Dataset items
· · · · · · ·
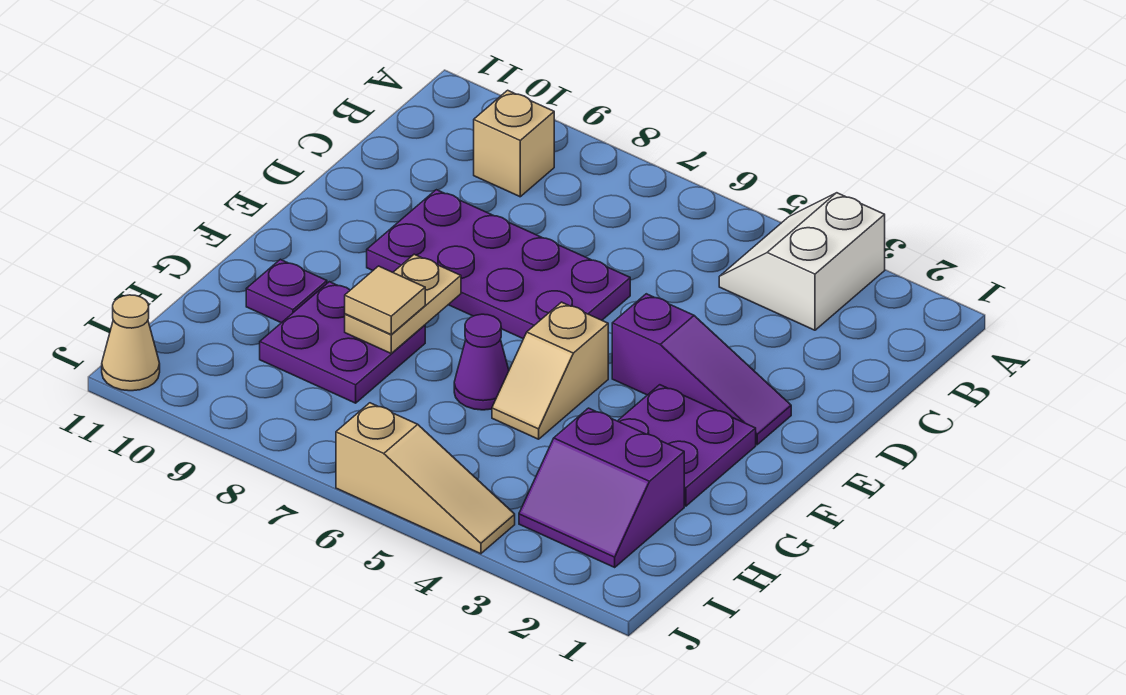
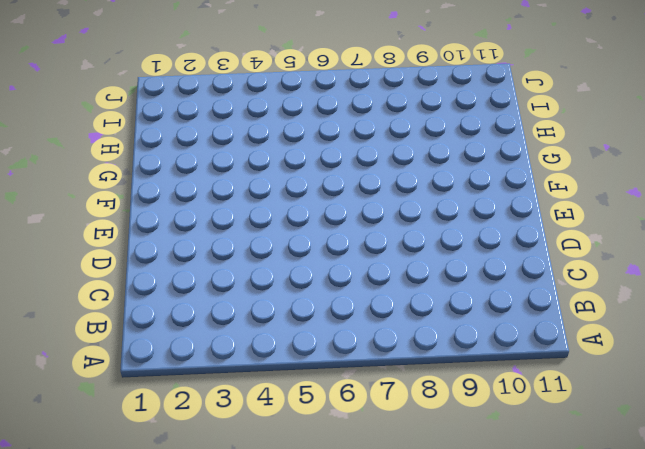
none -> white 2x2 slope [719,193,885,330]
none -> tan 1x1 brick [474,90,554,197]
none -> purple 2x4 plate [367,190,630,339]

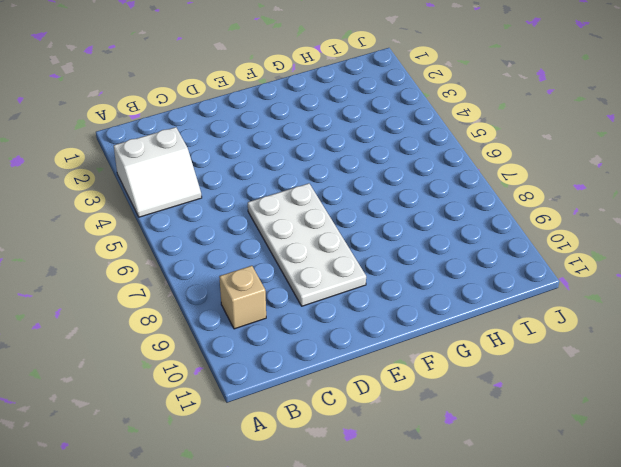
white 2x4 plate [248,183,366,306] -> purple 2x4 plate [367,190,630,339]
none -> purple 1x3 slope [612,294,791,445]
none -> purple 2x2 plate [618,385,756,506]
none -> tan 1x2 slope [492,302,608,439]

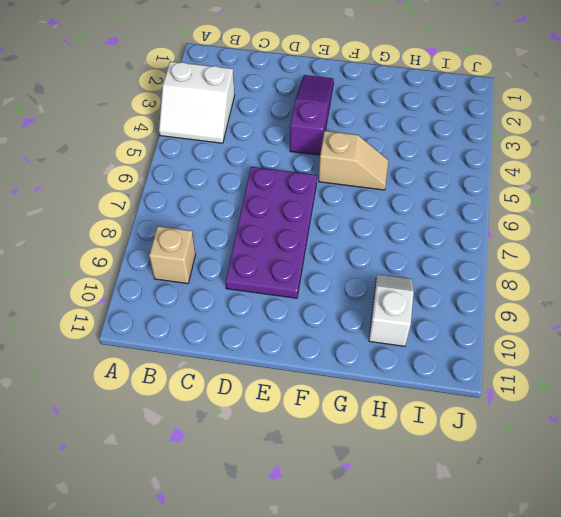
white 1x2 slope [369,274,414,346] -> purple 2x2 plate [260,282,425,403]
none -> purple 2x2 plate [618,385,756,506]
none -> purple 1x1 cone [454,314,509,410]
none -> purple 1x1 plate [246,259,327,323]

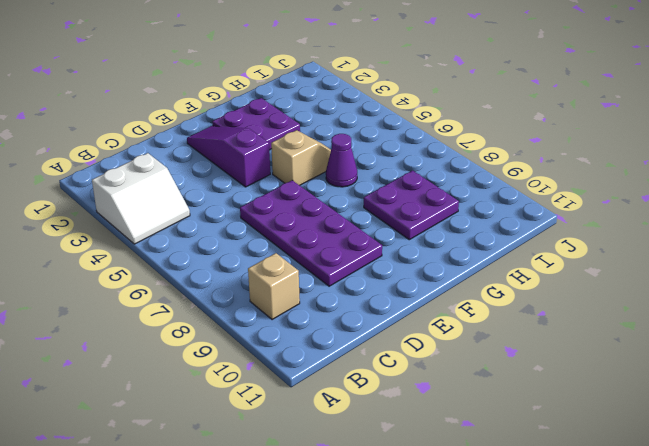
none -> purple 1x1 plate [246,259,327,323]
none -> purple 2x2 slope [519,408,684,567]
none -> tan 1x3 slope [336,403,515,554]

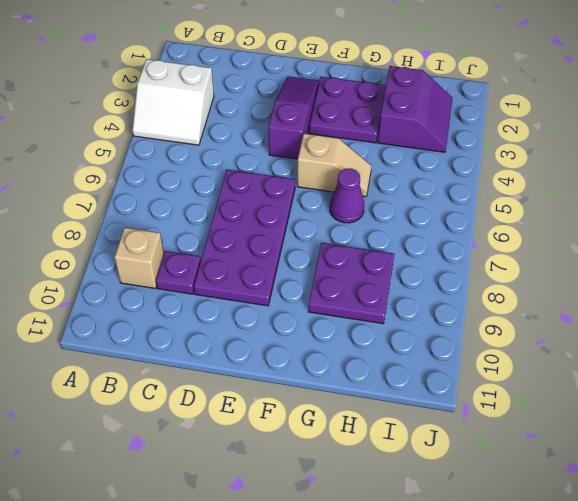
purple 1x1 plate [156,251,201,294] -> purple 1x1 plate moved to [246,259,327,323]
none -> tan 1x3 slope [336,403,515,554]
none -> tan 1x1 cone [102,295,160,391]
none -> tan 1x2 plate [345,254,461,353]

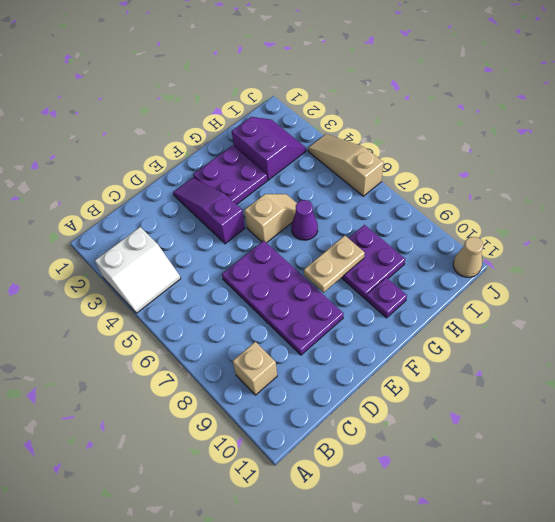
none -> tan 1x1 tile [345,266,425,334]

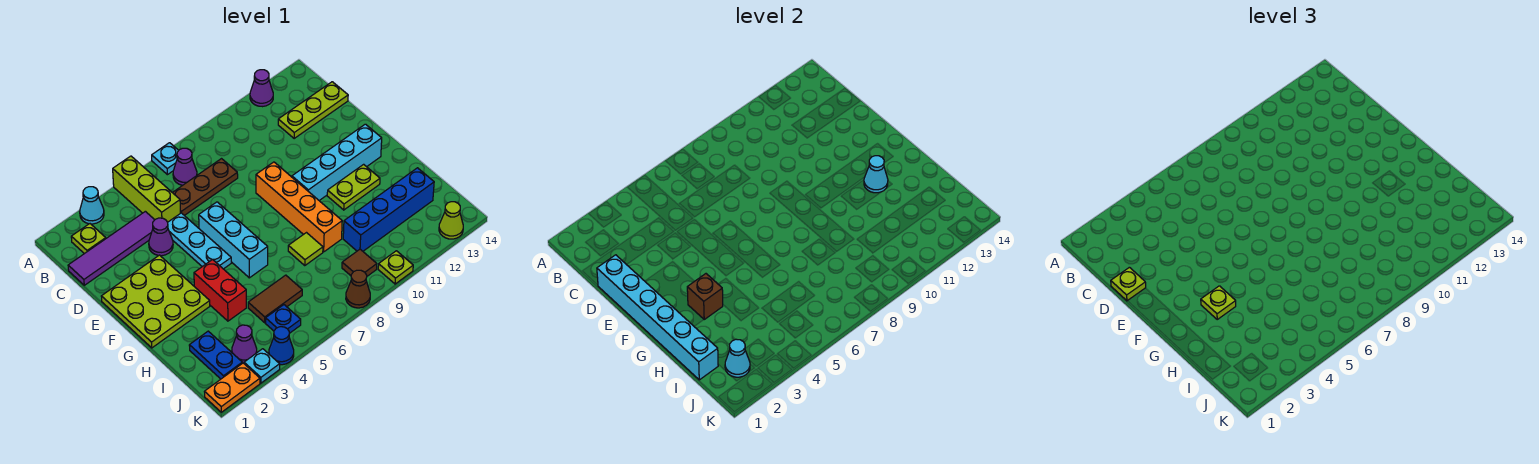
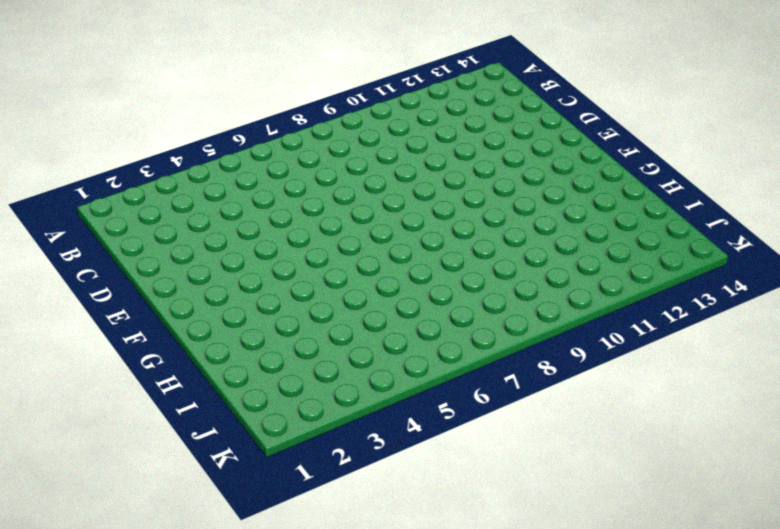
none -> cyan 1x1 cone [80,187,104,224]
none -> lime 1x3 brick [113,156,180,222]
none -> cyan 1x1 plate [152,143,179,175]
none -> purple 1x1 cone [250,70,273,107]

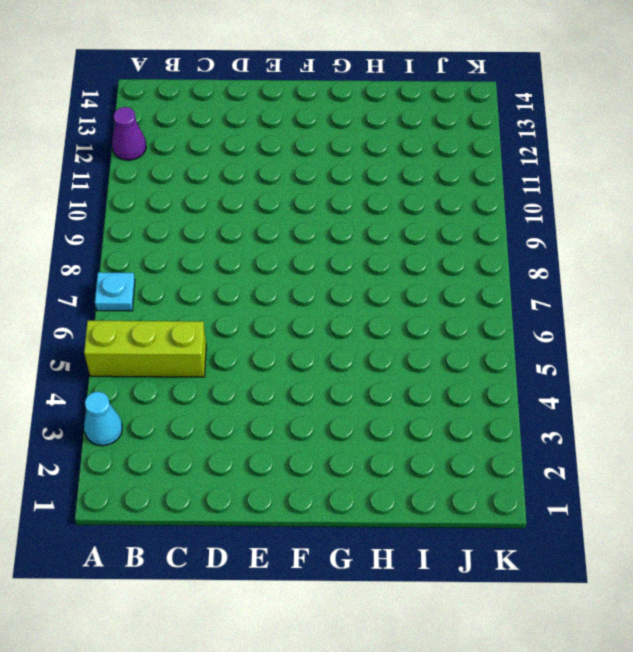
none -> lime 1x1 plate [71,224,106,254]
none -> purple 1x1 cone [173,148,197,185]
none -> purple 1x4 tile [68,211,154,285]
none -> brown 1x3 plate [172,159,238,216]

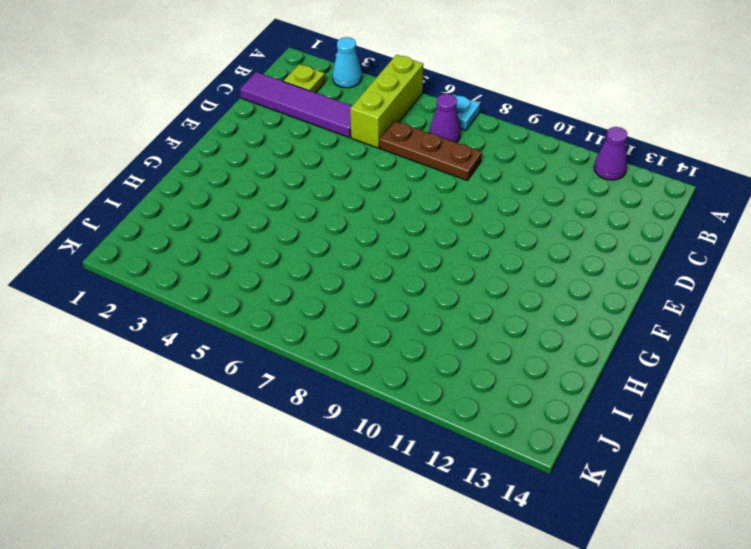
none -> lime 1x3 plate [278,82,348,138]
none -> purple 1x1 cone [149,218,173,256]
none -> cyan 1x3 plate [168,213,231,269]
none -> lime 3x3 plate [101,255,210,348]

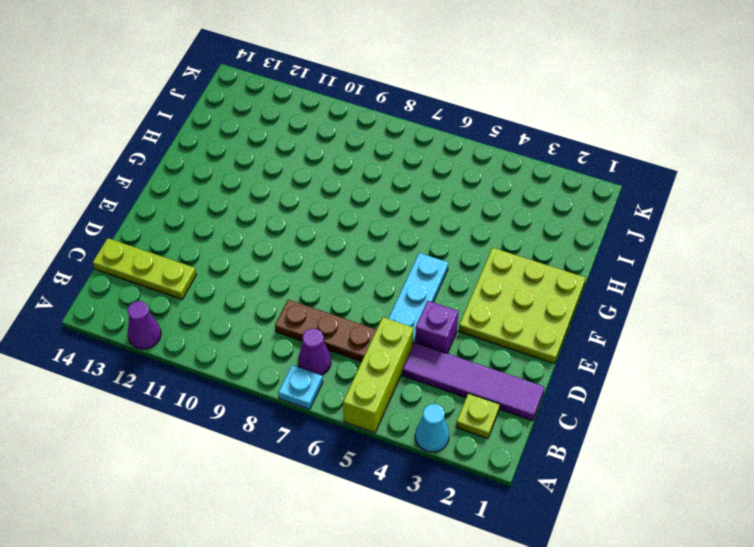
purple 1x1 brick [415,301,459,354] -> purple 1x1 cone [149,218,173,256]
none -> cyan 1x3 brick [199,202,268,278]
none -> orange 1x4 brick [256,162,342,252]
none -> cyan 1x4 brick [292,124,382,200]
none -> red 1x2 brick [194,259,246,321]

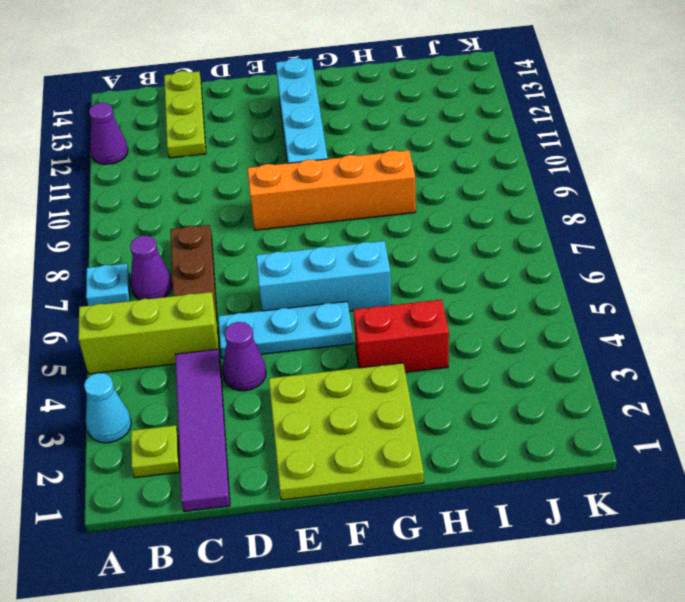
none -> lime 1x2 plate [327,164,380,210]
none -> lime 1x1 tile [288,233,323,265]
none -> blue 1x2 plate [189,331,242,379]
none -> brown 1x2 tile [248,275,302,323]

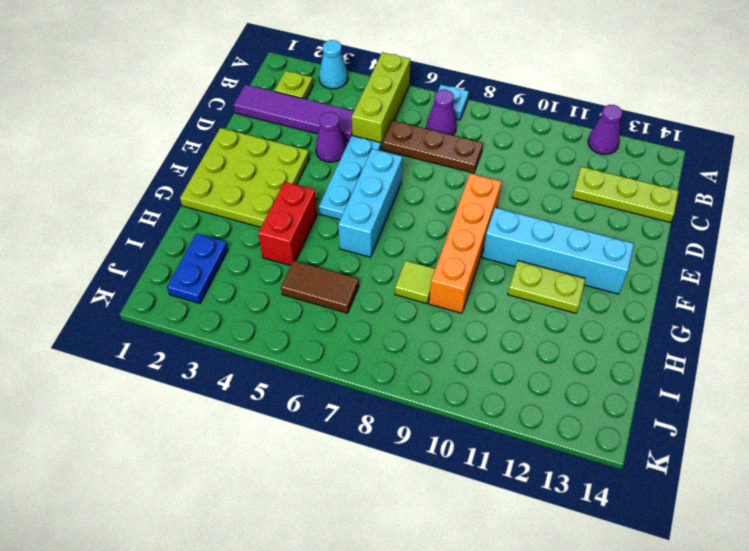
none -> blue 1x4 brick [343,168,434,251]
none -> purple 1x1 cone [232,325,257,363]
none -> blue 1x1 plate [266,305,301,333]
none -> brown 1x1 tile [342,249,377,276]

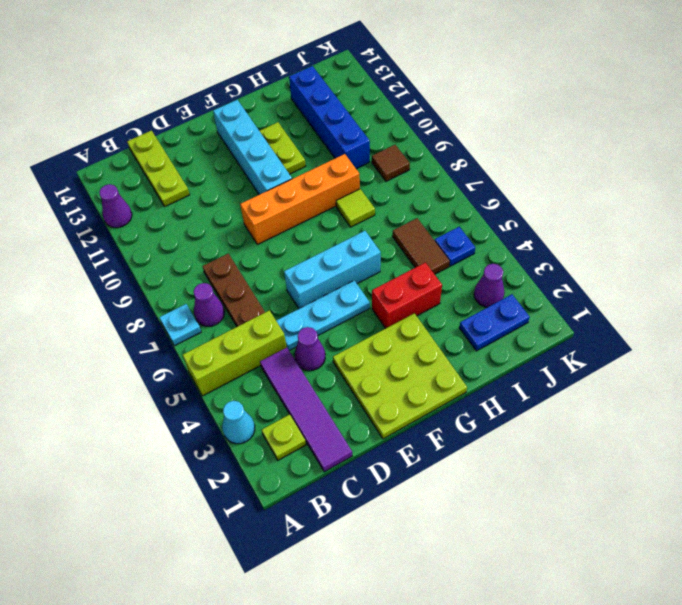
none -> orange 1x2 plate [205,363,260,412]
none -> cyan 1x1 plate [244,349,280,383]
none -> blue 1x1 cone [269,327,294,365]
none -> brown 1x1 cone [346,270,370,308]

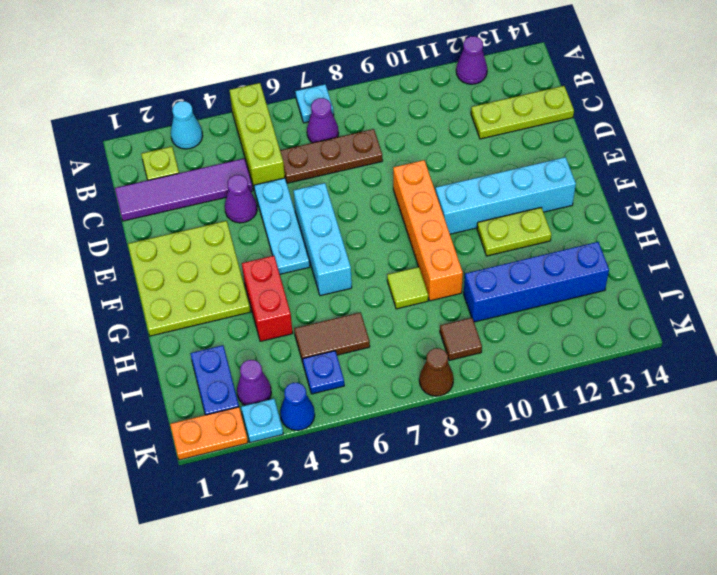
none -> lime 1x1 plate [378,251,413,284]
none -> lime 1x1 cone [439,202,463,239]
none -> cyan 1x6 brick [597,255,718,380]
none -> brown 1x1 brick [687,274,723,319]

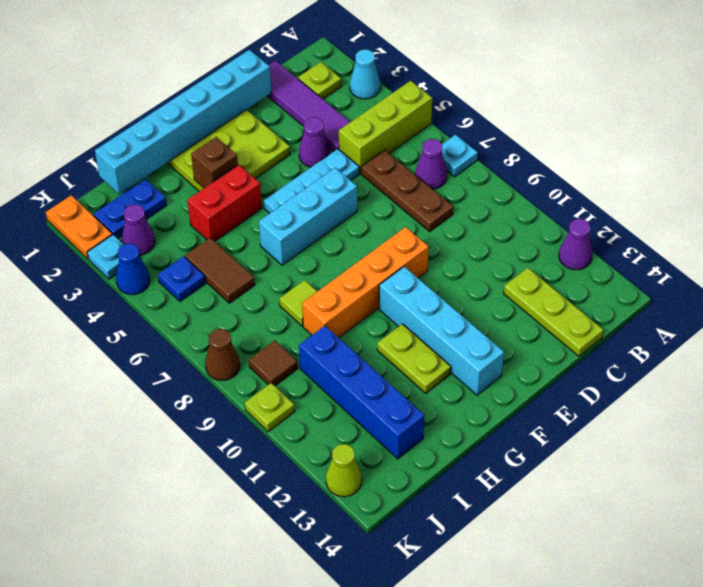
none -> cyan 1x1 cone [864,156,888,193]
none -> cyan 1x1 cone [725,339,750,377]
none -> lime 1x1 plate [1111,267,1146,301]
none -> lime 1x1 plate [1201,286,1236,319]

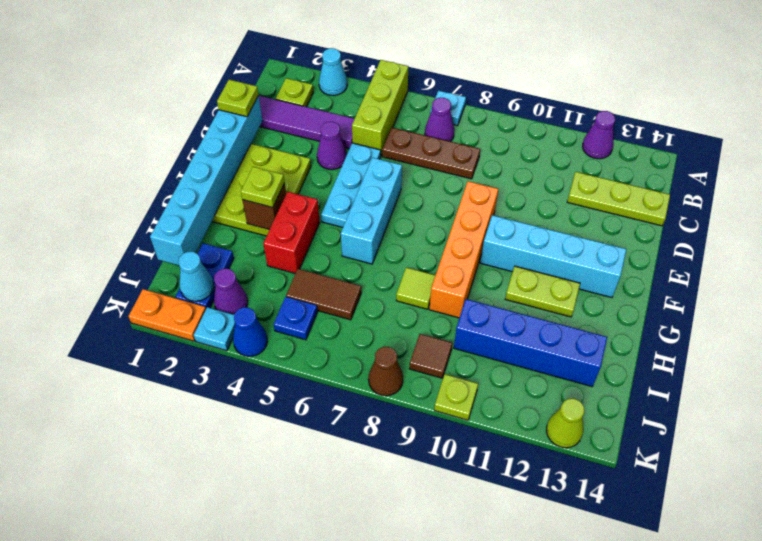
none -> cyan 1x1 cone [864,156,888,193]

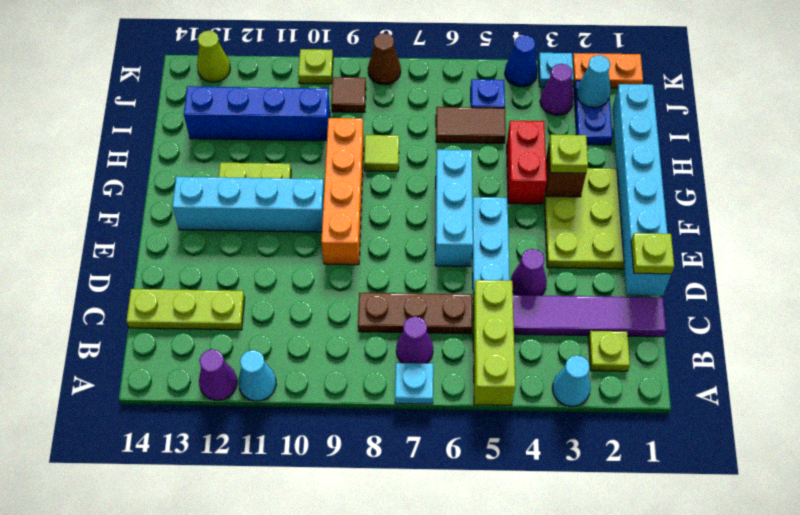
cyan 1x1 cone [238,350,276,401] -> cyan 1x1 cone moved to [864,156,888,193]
· · · · · · ·
▶ [Work item]: Leaving the pictures aside, copy exactly and only the lines from the one holding "none -> cyan 1x1 plate [244,349,280,383]" through the final line of the data, both ends kept.

▶ [Response area]:
none -> cyan 1x1 plate [244,349,280,383]
none -> blue 1x1 cone [269,327,294,365]
none -> brown 1x1 cone [346,270,370,308]

none -> lime 1x1 plate [378,251,413,284]
none -> lime 1x1 cone [439,202,463,239]
none -> cyan 1x6 brick [597,255,718,380]
none -> brown 1x1 brick [687,274,723,319]

none -> cyan 1x1 cone [864,156,888,193]
none -> cyan 1x1 cone [725,339,750,377]
none -> lime 1x1 plate [1111,267,1146,301]
none -> lime 1x1 plate [1201,286,1236,319]

none -> cyan 1x1 cone [864,156,888,193]

cyan 1x1 cone [238,350,276,401] -> cyan 1x1 cone moved to [864,156,888,193]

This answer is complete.